* **DATASET EXTRACT**:
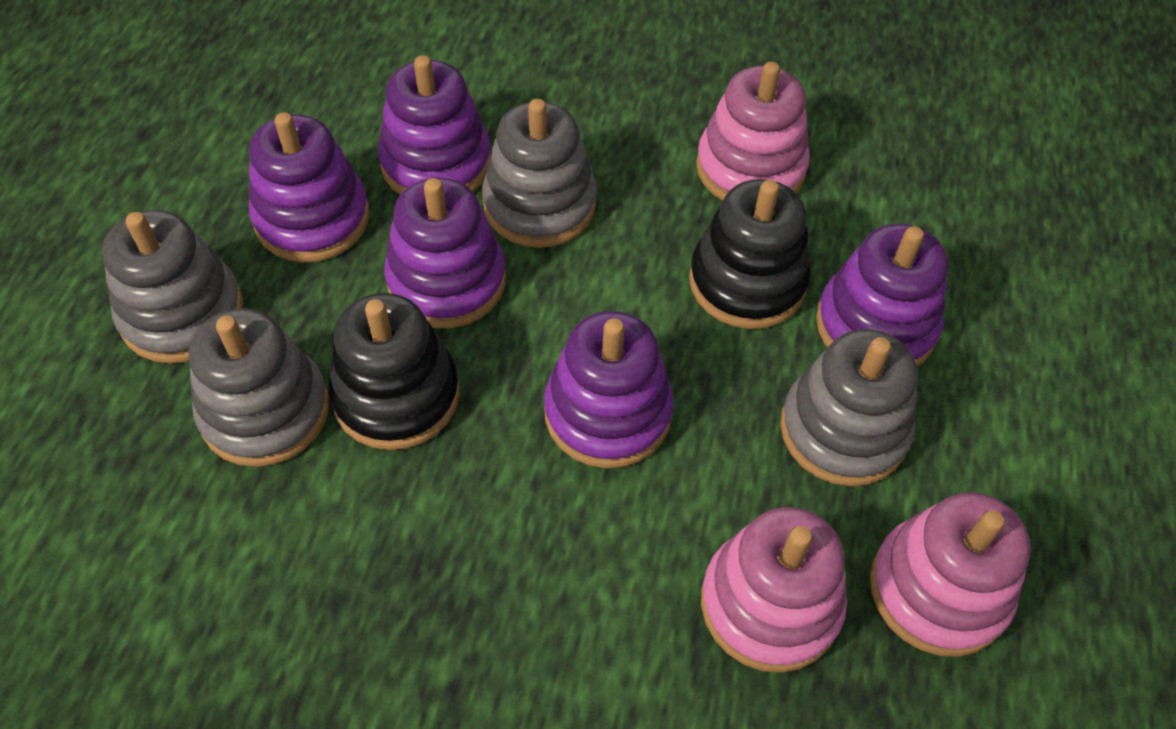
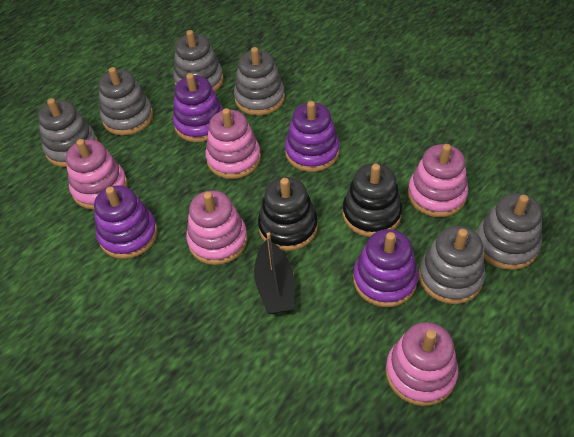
black boat: 0 -> 1
grey stacking toy: 4 -> 6
pink stacking toy: 3 -> 5
purple stacking toy: 5 -> 4

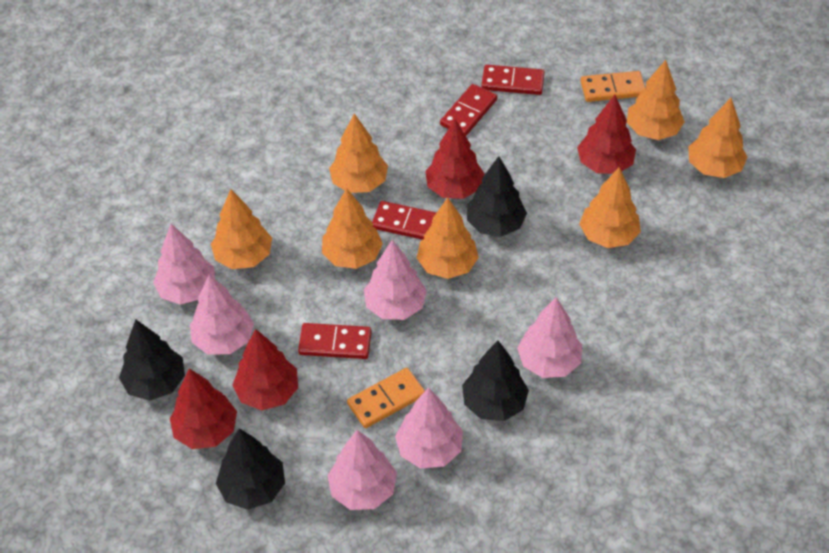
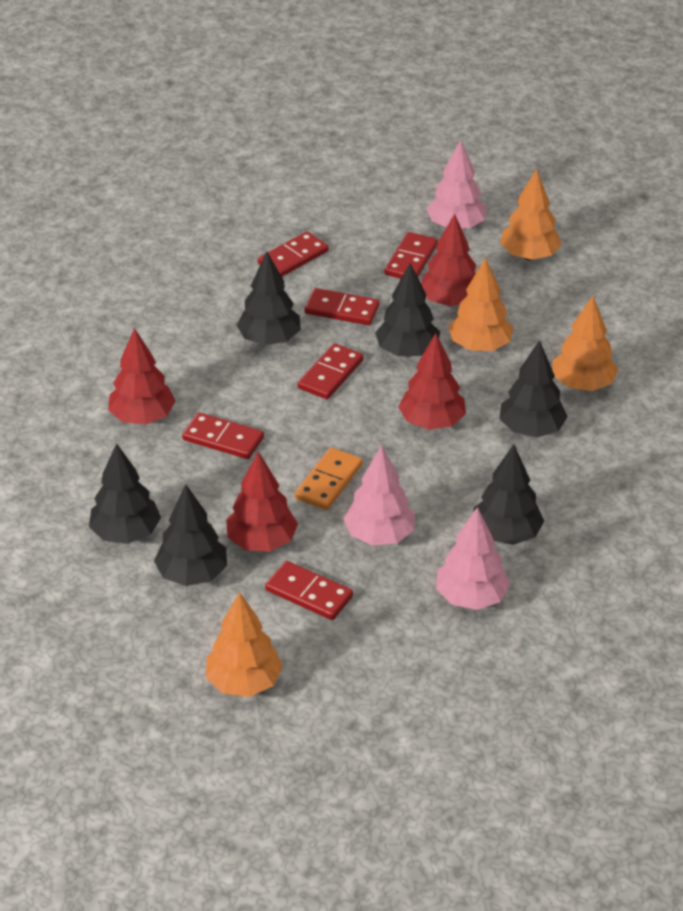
black tree: 4 -> 6
orange domino: 2 -> 1
orange tree: 7 -> 4
pink tree: 6 -> 3
red domino: 4 -> 6

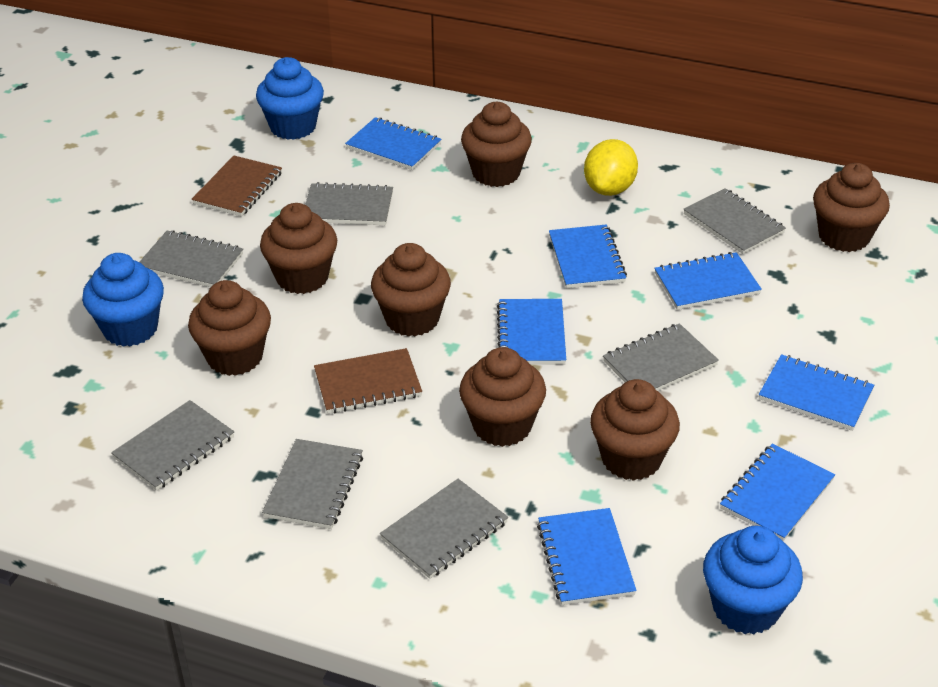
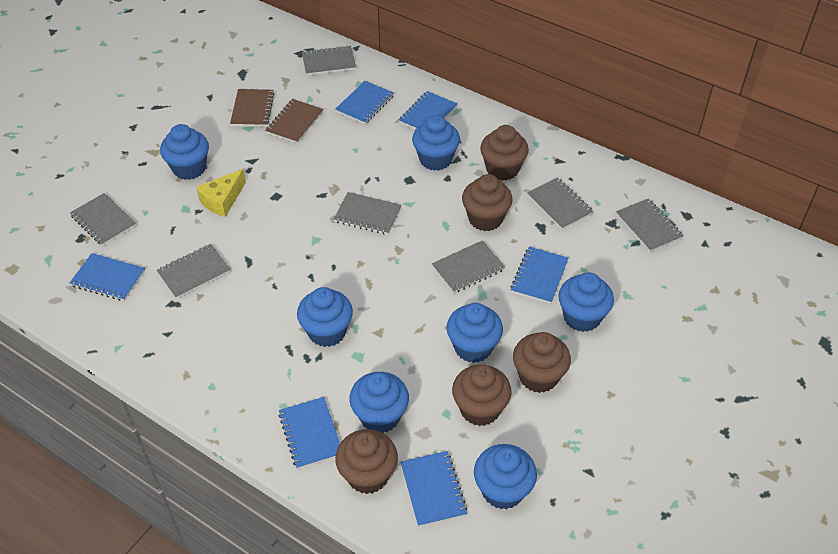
blue cupcake: 3 -> 7
blue notebook: 7 -> 6
brown cupcake: 7 -> 5
yellow cheese: 0 -> 1
yellow lemon: 1 -> 0

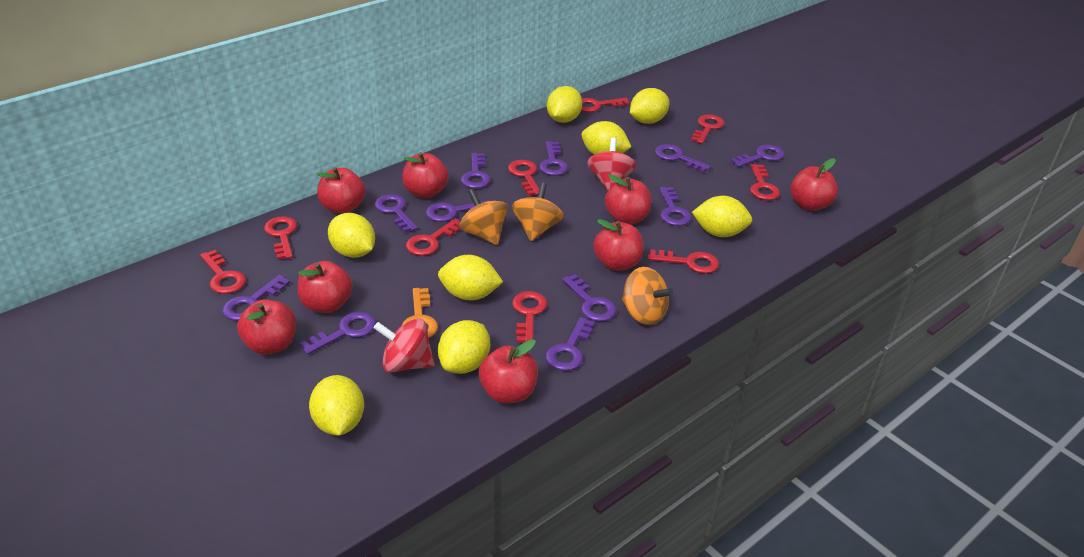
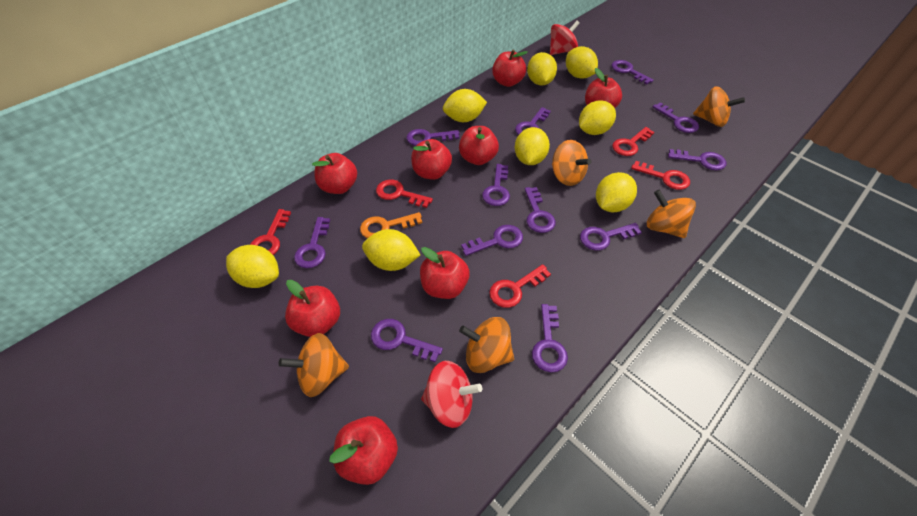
orange spinning top: 3 -> 5
purple key: 11 -> 12
red key: 9 -> 5

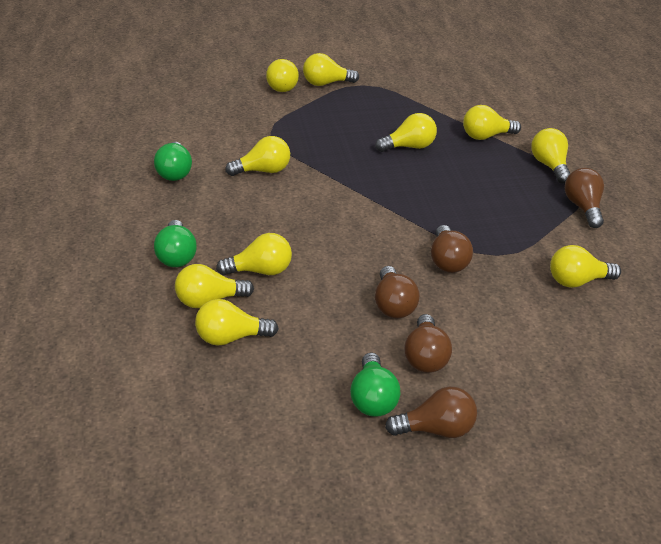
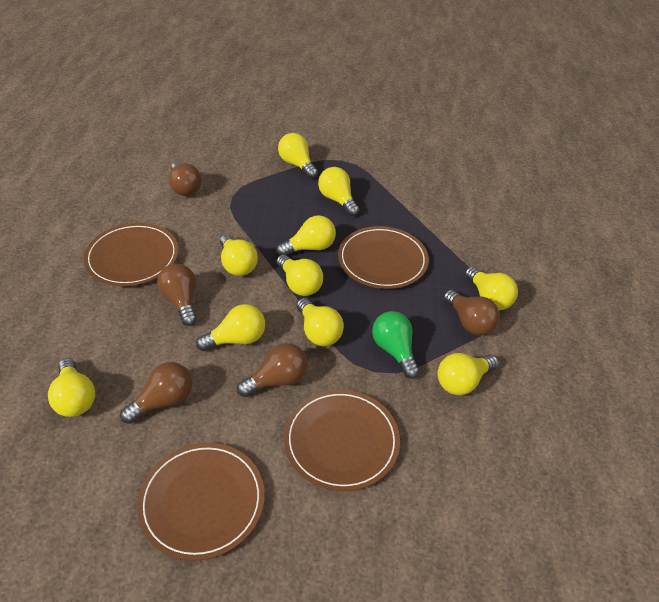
brown plate: 0 -> 4
green light bulb: 3 -> 1

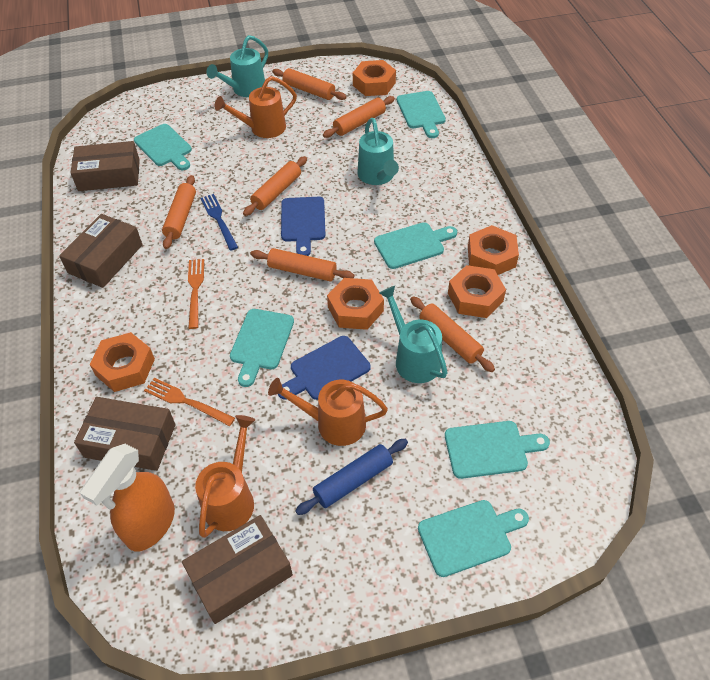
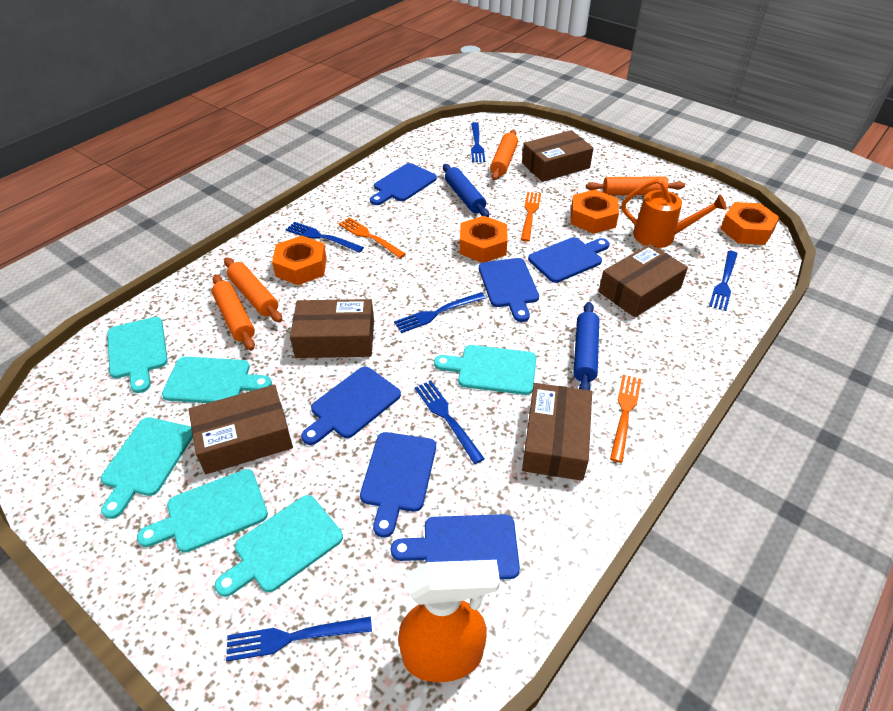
blue cutting board: 2 -> 6
blue fork: 1 -> 6
blue rolling pin: 1 -> 2
brown box: 4 -> 5
orange fork: 2 -> 3
orange nut: 5 -> 4
orange rolling pin: 6 -> 4
orange watering can: 3 -> 1
turquoise watering can: 3 -> 0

* **EXERCISE REQUIREMENTS**: Exact copies are needed of the line with "orange rolling pin: 6 -> 4" and each line after it through the end of the material above.

* **WRITTEN ANSWER**:
orange rolling pin: 6 -> 4
orange watering can: 3 -> 1
turquoise watering can: 3 -> 0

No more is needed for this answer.